Saved entries:
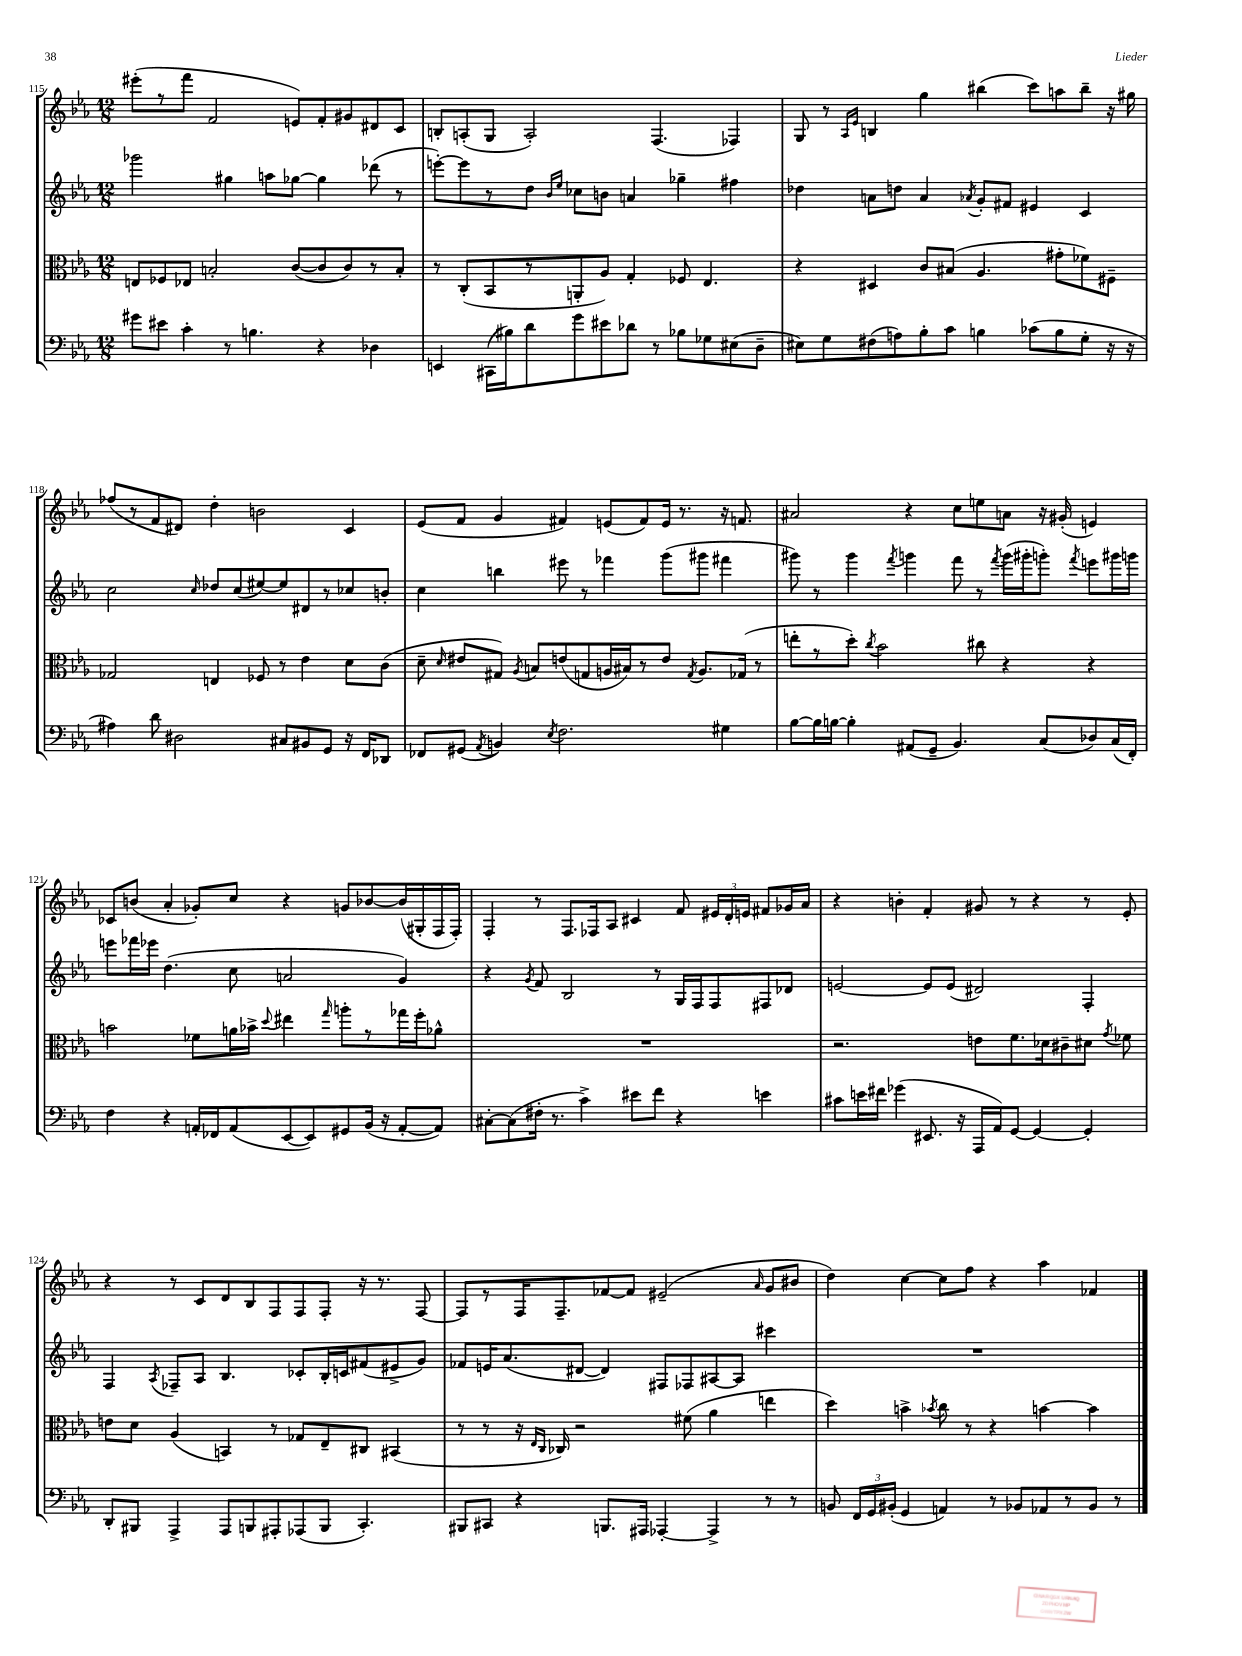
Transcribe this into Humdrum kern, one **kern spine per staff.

**kern	**kern	**kern	**kern
*part4	*part3	*part2	*part1
*staff4	*staff3	*staff2	*staff1
*clefF4	*clefC3	*clefG2	*clefG2
*k[b-e-a-]	*k[b-e-a-]	*k[b-e-a-]	*k[b-e-a-]
*M12/8	*M12/8	*M12/8	*M12/8
=115	=115	=115	=115
8g#X\L	8En/L	2ggg-X\	(8eee#X'\L
8e#X\J	8F-X/	.	8r
4c'\	8E-X/J	.	8fff\J
.	2Bn'/	.	2f/
8r	.	4gg#X\	.
4.Bn\	.	.	.
.	.	8aan\L	.
.	([8c/L	[8gg-X\J	8en/L)
4r	8c/]	4gg-\]	8f'/
.	8c/)	.	8g#X/
4D-X\	8r	(8ddd-X\	8d#X/
.	8B'/J	8r	8c/J
=116	=116	=116	=116
4EEn/	8r	[8eeen'\L)	8Bn'/L
.	(8C'/L	8eee\]	(8An'/
(16CC#X\LL	8BB-/	8r	8G/J
16B#X\J)	.	.	.
8d\	8r	8dd\J	2A'/)
.	.	16qqb-/LL	.
.	.	16qqee-/JJ	.
8g\	8AAn'/	8cc-X\L	.
8e#X\	8A-/J)	8bn\J	.
8d-X\J	4G'/	4an/	.
8r	.	.	(4.F/
8B-X\L	8F-X/	4gg-X~\	.
8G-X\	4.E-/	.	.
(8E#X\	.	4ff#X\	4F-X/)
8D~\J	.	.	.
=117	=117	=117	=117
8E#X\L)	4r	4dd-X\	8G/
8G\	.	.	8r
.	.	.	16qqA-/LL
.	.	.	16qqe-/JJ
(8F#X\	4D#X/	8an\L	4Bn/
8An\)	.	8ddn\J	.
8B-'\	8c/L	4a/	4gg\
8c\J	(8B#X/J	.	.
.	.	8qa-X/	.
4Bn\	4.A-/	8g'/L	(4bb#X\
.	.	8f#X/J	.
(8c-X\L	.	4e#X/	8ccc\L)
8B\	8g#X'\L	.	8aan\
8G'\J	8f-X\)	4c/	8bb#~\J
16r	8F#X~\J	.	16r
16r	.	.	16gg#X\
!!LO:LB:g=z
=118	=118	=118	=118
4A#X\)	2G-X/	2cc\	(8ff-X/L
.	.	.	8r
8d\	.	.	8f/
2D#X\	.	.	8d#X/J)
.	.	16qqcc/	.
.	4En/	8dd-X/L	4dd'\
.	.	(8cc/	.
.	8F-X/	[8ee#X/)	2bn\
8C#X/L	8r	8ee#/]	.
8BB#X/	4e-\	8d#X/	.
8GG/J	.	8r	.
16r	8d\L	8cc-X/	4c/
16FF/KL	.	.	.
8DD-X/J	(8c\J	8bn'/J	.
=119	=119	=119	=119
8FF-X/L	8d~\	4cc\	(8e-/L
.	16qqd/	.	.
(8GG#X/J	8e#X/L	.	8f/J
8qAA-/	.	.	.
4BBn/)	8G#X/J)	4bbn\	4g/
.	8qA-/	.	.
.	8Bn/L	.	.
8qE-/	.	.	.
2.F\	(8en/	8eee#X\	4f#X/)
.	8Gn/	8r	.
.	16An/L	4fff-X\	(8en/L
.	16B#X/J)	.	.
.	8r	.	8f#/)
.	8e/J	(8ggg\L	16e/Jk
.	.	.	8.r
.	8qG/	.	.
.	8.A/L	8ggg#X\J	.
4G#X\	.	4fff#X\	16r
.	(16G-X/Jk	.	8.fn/
.	8r	.	.
=120	=120	=120	=120
[8B-\L	8een'\L	8ggg#X\)	2a#X/
16B-\L]	8r	8r	.
[16Bn\JJ	.	.	.
4B'\]	8dd'\J)	4ggg#\	.
.	8qcc/	.	.
.	2b-\	.	.
.	.	8qfff/	.
(8AA#X/L	.	4gggn\	4r
8GG~/J	.	.	.
4.BB-/)	.	8fff\	8cc\L
.	8cc#X\	8r	8een\
.	.	8qfff/	.
.	4r	(16ggg\LL	8an\J
.	.	16ggg#X'\J	.
(8C/L	.	8gggn'\J)	16r
.	.	.	(16g#X'/
.	.	8qfff/	.
8D-X/)	4r	8eeen\L	4en/)
(16C/L	.	16ggg#X\L	.
16FF'/JJ)	.	16gggn\JJ	.
!!LO:LB:g=z
=121	=121	=121	=121
4F\	2bn\	8eeen\L	8c-X/L
.	.	16fff-X\L	(8bn/J
.	.	16eee-X\JJ	.
4r	.	(4.dd\	4a-'/
16AAn'/LL	8f-X\L	.	8g-X'/L)
16FF-X/J	.	.	.
(8AA/	16an\L	8cc\	8cc/J
.	16b-X^\JJ	.	.
.	8qqdd/	.	.
[8EE-/	4ee#X\	2an/	4r
8EE-/])	.	.	.
.	16qqgg/	.	.
8GG#X/	8aan'\L	.	8gn/L
(16BB-/Jk	8r	.	[8b-X/
16r	.	.	.
[8AA'/L	16gg-X\L	4g/)	(16b-/L]
.	16ff'\J	.	16G#X'/
8AA/J])	8a-X^^\J	.	16F/
.	.	.	16F'/JJ)
=122	=122	=122	=122
[8C#X'\L	1.r	4r	4F'/
(8C#\]	.	.	.
.	.	8qg/	.
16F#X'\Jk	.	8f/	8r
8.r	.	.	.
.	.	2B-/	8.F/L
4c^\)	.	.	.
.	.	.	16F-X/k
.	.	.	8A-/J
8e#X\L	.	.	4c#X/
8f\J	.	8r	.
4r	.	16G/LL	8f/
.	.	16F/J	.
.	.	8F/	24e#X/LL
.	.	.	24d'/
.	.	.	24en/JJ
4en\	.	8F#X/	8f#X/L
.	.	8d-X/J	16g-X/L
.	.	.	16a-/JJ
=123	=123	=123	=123
8c#X\L	2.r	[2en/	4r
16en\L	.	.	.
16f#X\JJ	.	.	.
(4g-X\	.	.	4bn'\
8.EE#X/	.	8e/L]	4f'/
.	.	(8e/J	.
16r	.	.	.
16AAA-/LL	8en\L	2d#X/)	8g#X/
16AA-/J)	.	.	.
[8GG/J	8.f\	.	8r
4GG/_	.	.	4r
.	16d-X\k	.	.
.	8c#X~\	.	.
4GG'/]	8d#X\J	4F'/	8r
.	8qg/	.	.
.	8f-X\	.	8e-'/
!!LO:LB:g=z
=124	=124	=124	=124
8DD'/L	8en\L	4F/	4r
8BBB#X/J	8d\J	.	.
.	.	8qA-/	.
4AAA-^/	(4A-/	8F-X~/L	8r
.	.	8A-/J	8c/L
8AAA-/L	4BBn/)	4.B-/	8d/
8BBBn/	.	.	8B-/
8AAA#X'/	8r	.	8F/
(8AAA-X/	8G-X/L	8c-X'/L	8F/
8BBB/J	8E-~/	16B-'/L	8F'/J
.	.	16cn/J	.
4.CC'/)	8C#X/J	(8f#X/	16r
.	.	.	8.r
.	(4BB#X/	8e#X^/	.
.	.	8g/J)	[8F/
=125	=125	=125	=125
8BBB#X/L	8r	8f-X/L	8F/L]
8CC#X/J	8r	16en/K	8r
.	.	(8.a-/	.
4r	16r	.	16F/K
.	16qqE-/LL	.	.
.	16qqC/JJ	.	.
.	16C-X/)	.	8.F~/
.	2r	[8d#X/J	.
8.BBBn/L	.	4d#/])	[8f-X/
.	.	.	8f-/J]
16AAA#X/Jk	.	.	.
[4AAA-X'/	.	8F#X/L	(2e#X~/
.	(8f#X\	8F-X/	.
4AAA-^/]	4a-\	[8A#X/	.
.	.	8A#/J]	.
.	.	.	16qqa-/
8r	4een\	4ccc#X\	8g/L
8r	.	.	8b#X/J
=126	=126	=126	=126
8BBn/	4dd\)	1.r	4dd\)
24FF/LL	.	.	.
24GG/	.	.	.
(24BB#X'/JJ	.	.	.
4GG/	4bn^\	.	[4cc\
.	8qb-X/	.	.
4AAn/)	8cc\	.	8cc\L]
.	8r	.	8ff\J
8r	4r	.	4r
8BB-X/L	.	.	.
8AA-X/	[4bn\	.	4aa-\
8r	.	.	.
8BB-/J	4b\]	.	4f-X/
8r	.	.	.
==	==	==	==
*-	*-	*-	*-
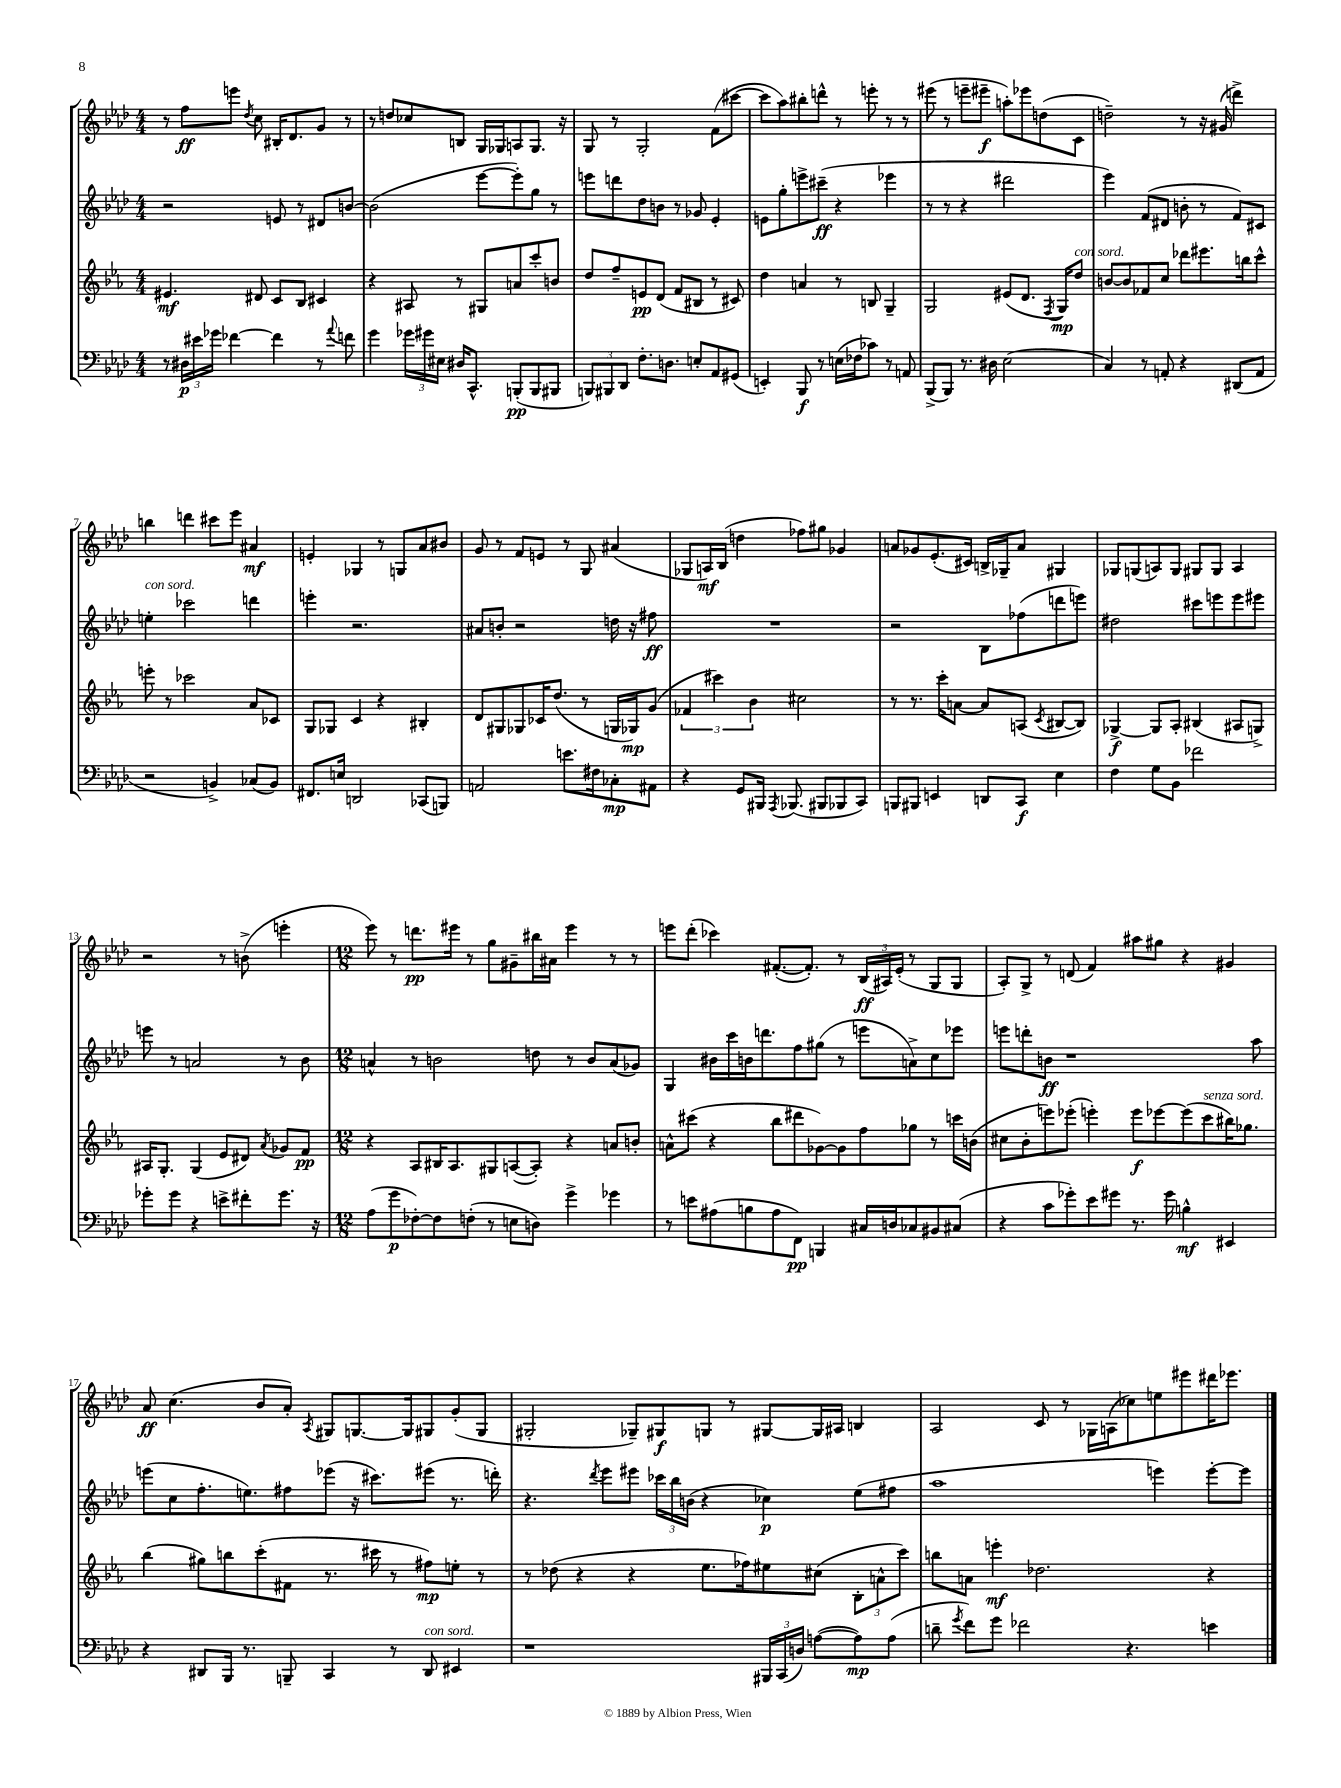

**STATED TASK:** Extract each line of the records above that contains the string "kern", treating uppercase and lowercase letters as distinct.

**EXERCISE SOLUTION:**
Transcribe this into Humdrum kern, one **kern spine per staff.
**kern	**kern	**kern	**kern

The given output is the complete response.